[RECORD EXTRACTS]
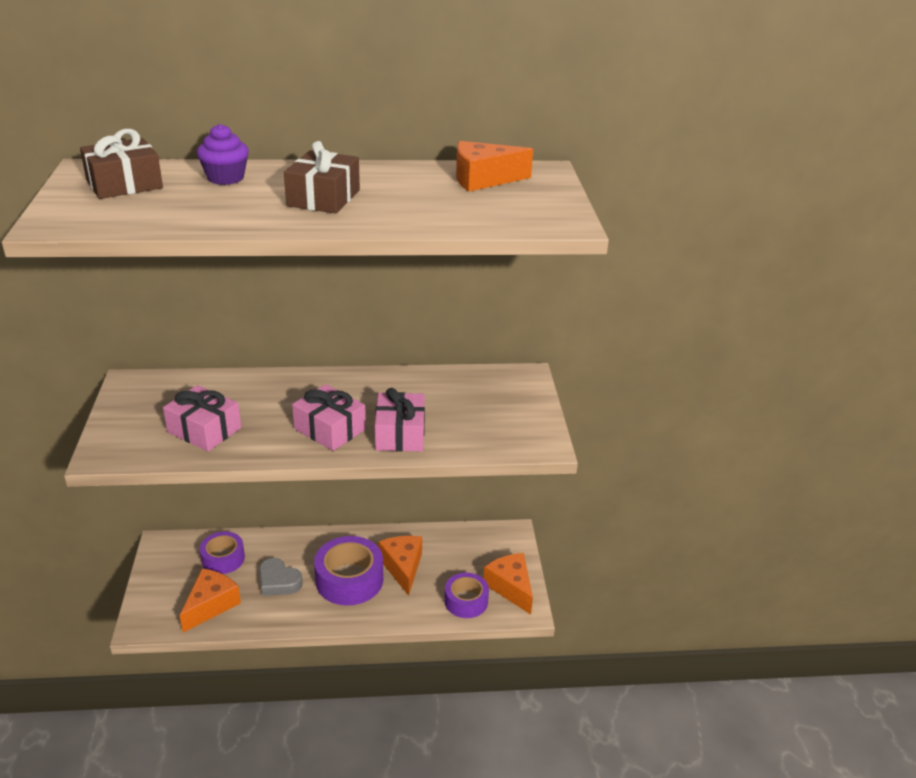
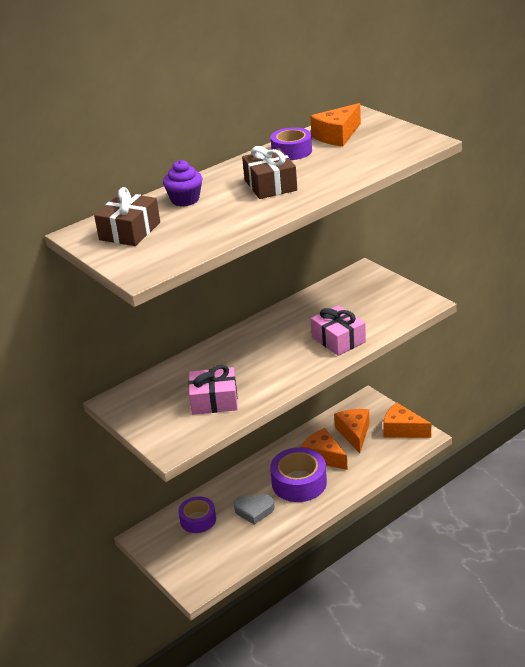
camera: 30 degrees left, 0 degrees up
orange cheese [179,568,241,633] -> orange cheese moved to [335,409,370,453]
pink gift [292,384,366,451] -> none
purple tape [444,573,489,618] -> purple tape moved to [271,127,312,160]

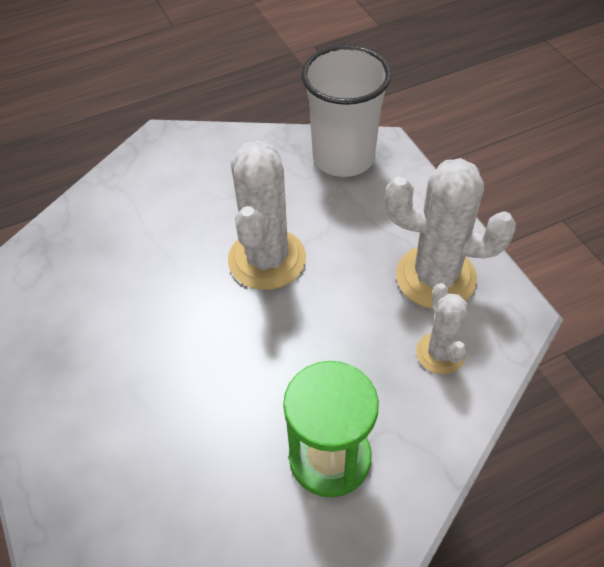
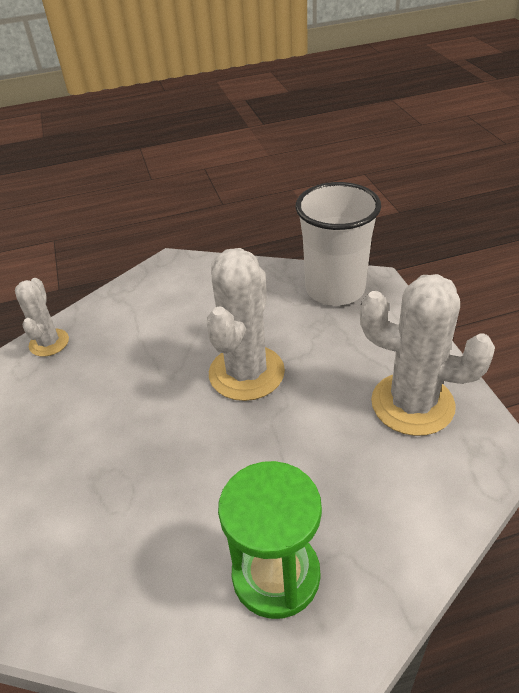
camera: 10 degrees right, 10 degrees down
white cactus [416,283,468,374] -> white cactus moved to [15,278,69,356]

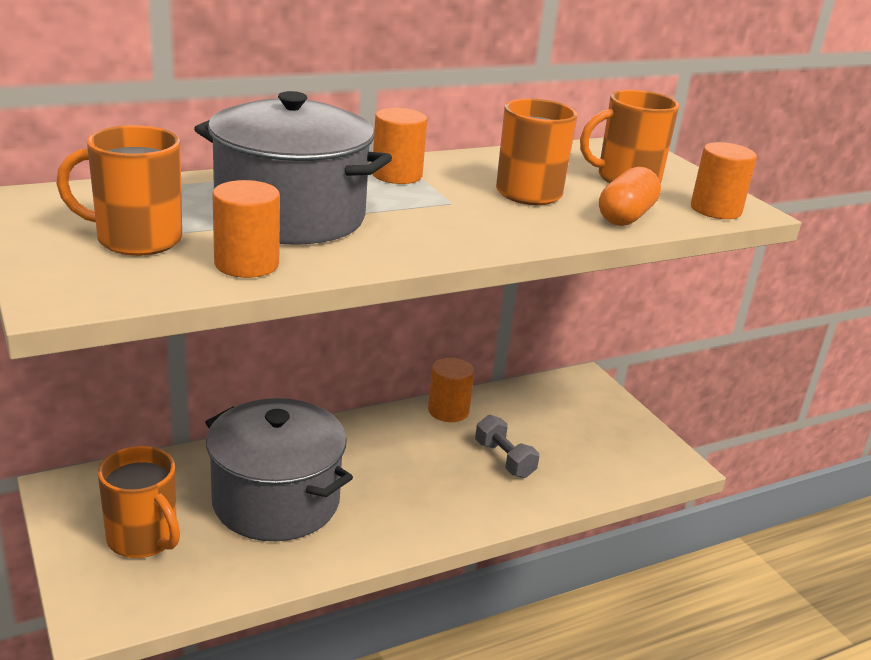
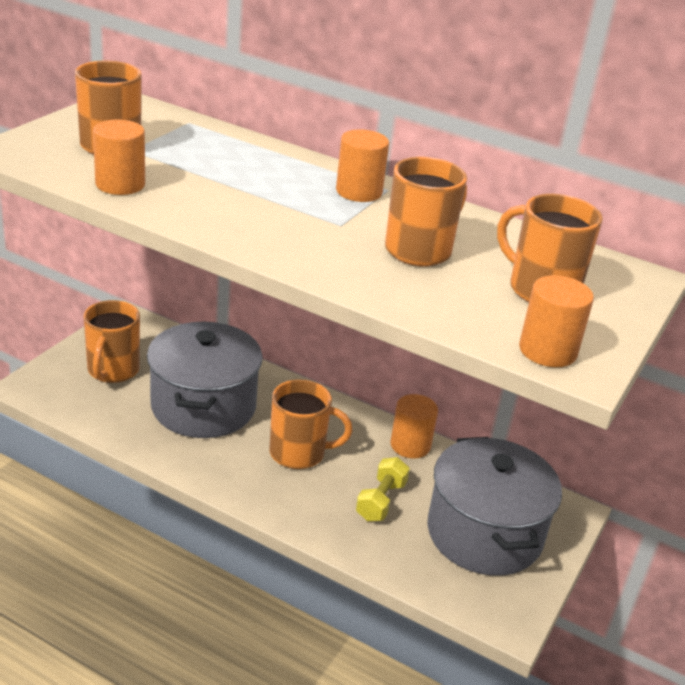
camera: 55 degrees right, 5 degrees up
grey pot [194,91,392,245] -> grey pot moved to [427,437,562,576]
grey dumbbell [475,415,539,478] -> yellow dumbbell [356,457,410,521]
orange capsule [599,167,661,226] -> none
none -> orange mug [269,379,353,469]

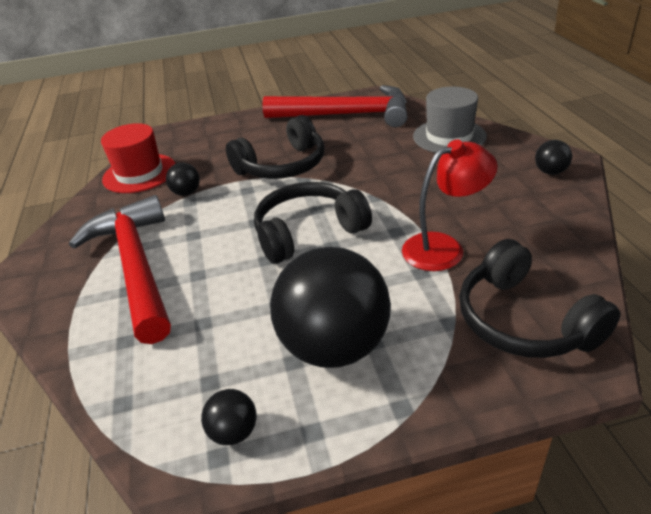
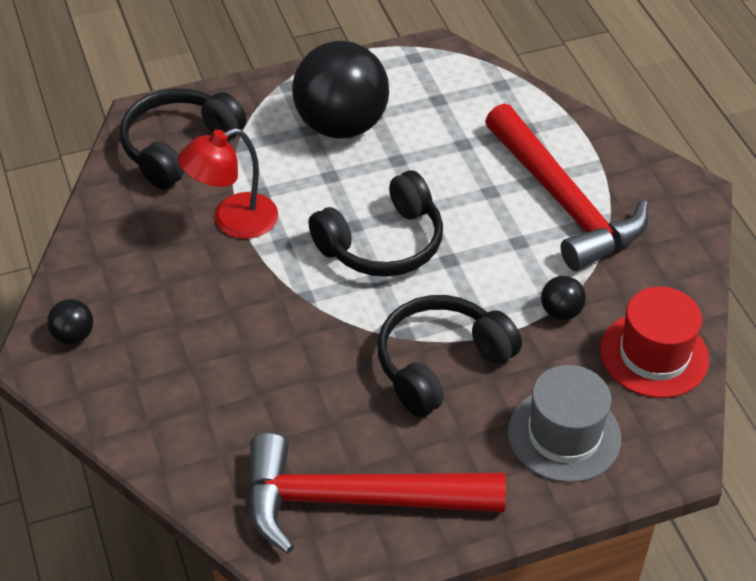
camera: 170 degrees right, 10 degrees up
black ball [201,389,257,445] -> none
grey hat [413,87,487,153] -> grey hat moved to [508,365,621,483]
black headphones [459,239,620,358] -> black headphones turned 105 degrees counterclockwise [120,89,246,189]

[WHAT YOU SHOULD DO] Take the line with "white cactus [416,283,468,374]" and each line after it through the end of the material above, and reproduce them exactly, both ends included, without pictures.

[REPLY]
white cactus [416,283,468,374] -> white cactus moved to [15,278,69,356]

camera: 55 degrees right, 5 degrees up
grey pot [194,91,392,245] -> grey pot moved to [427,437,562,576]
grey dumbbell [475,415,539,478] -> yellow dumbbell [356,457,410,521]
orange capsule [599,167,661,226] -> none
none -> orange mug [269,379,353,469]

camera: 170 degrees right, 10 degrees up
black ball [201,389,257,445] -> none
grey hat [413,87,487,153] -> grey hat moved to [508,365,621,483]
black headphones [459,239,620,358] -> black headphones turned 105 degrees counterclockwise [120,89,246,189]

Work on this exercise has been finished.